--- Provided records ---
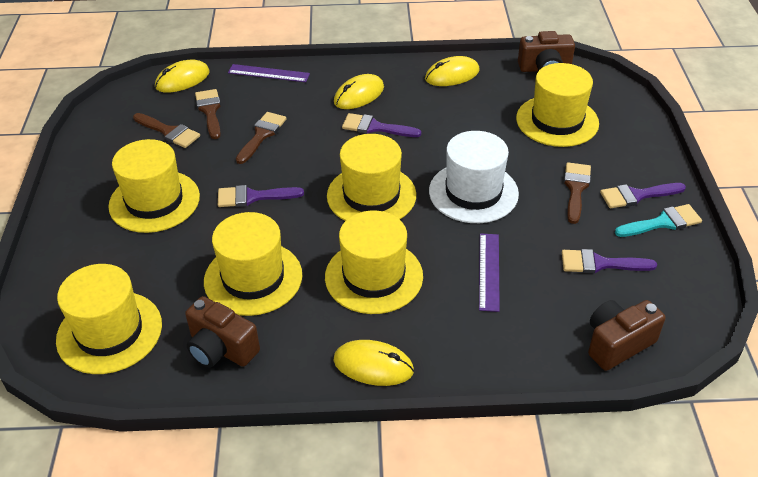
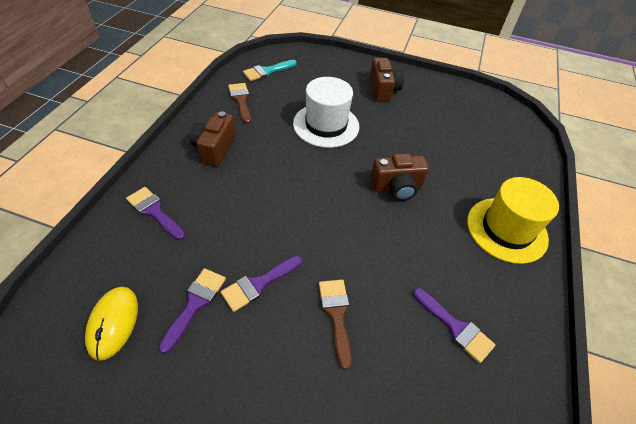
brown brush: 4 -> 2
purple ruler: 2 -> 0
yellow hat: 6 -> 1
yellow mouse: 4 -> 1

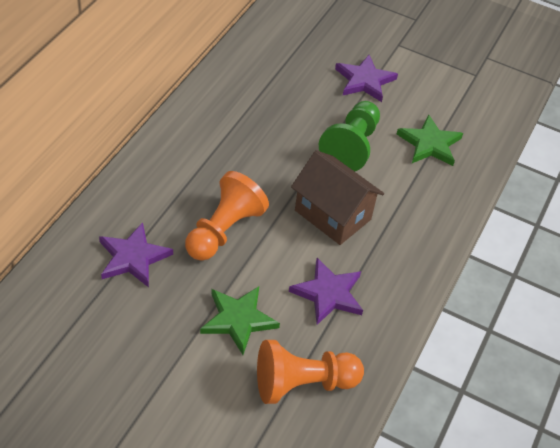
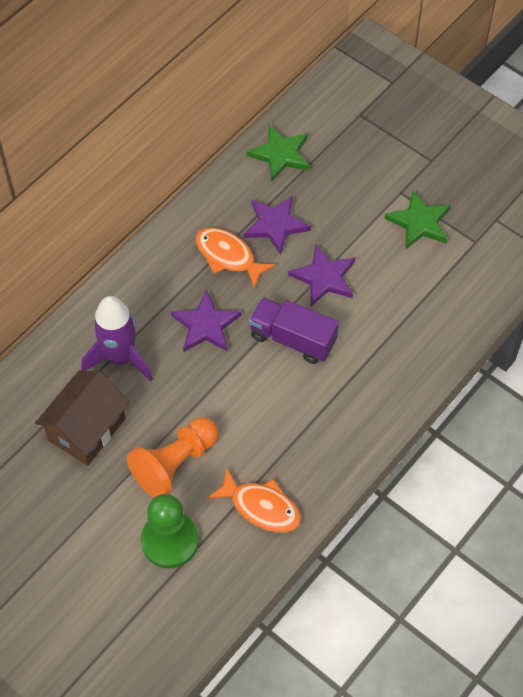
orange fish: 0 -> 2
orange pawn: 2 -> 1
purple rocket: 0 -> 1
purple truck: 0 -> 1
==
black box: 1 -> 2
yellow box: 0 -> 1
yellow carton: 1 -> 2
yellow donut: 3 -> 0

--- Required action ---
Scan the records above for the lines holding "orange fish: 0 -> 2" and "purple truck: 0 -> 1". Transcribe those two and every line between them word for word, and no others.

--- Response below ---
orange fish: 0 -> 2
orange pawn: 2 -> 1
purple rocket: 0 -> 1
purple truck: 0 -> 1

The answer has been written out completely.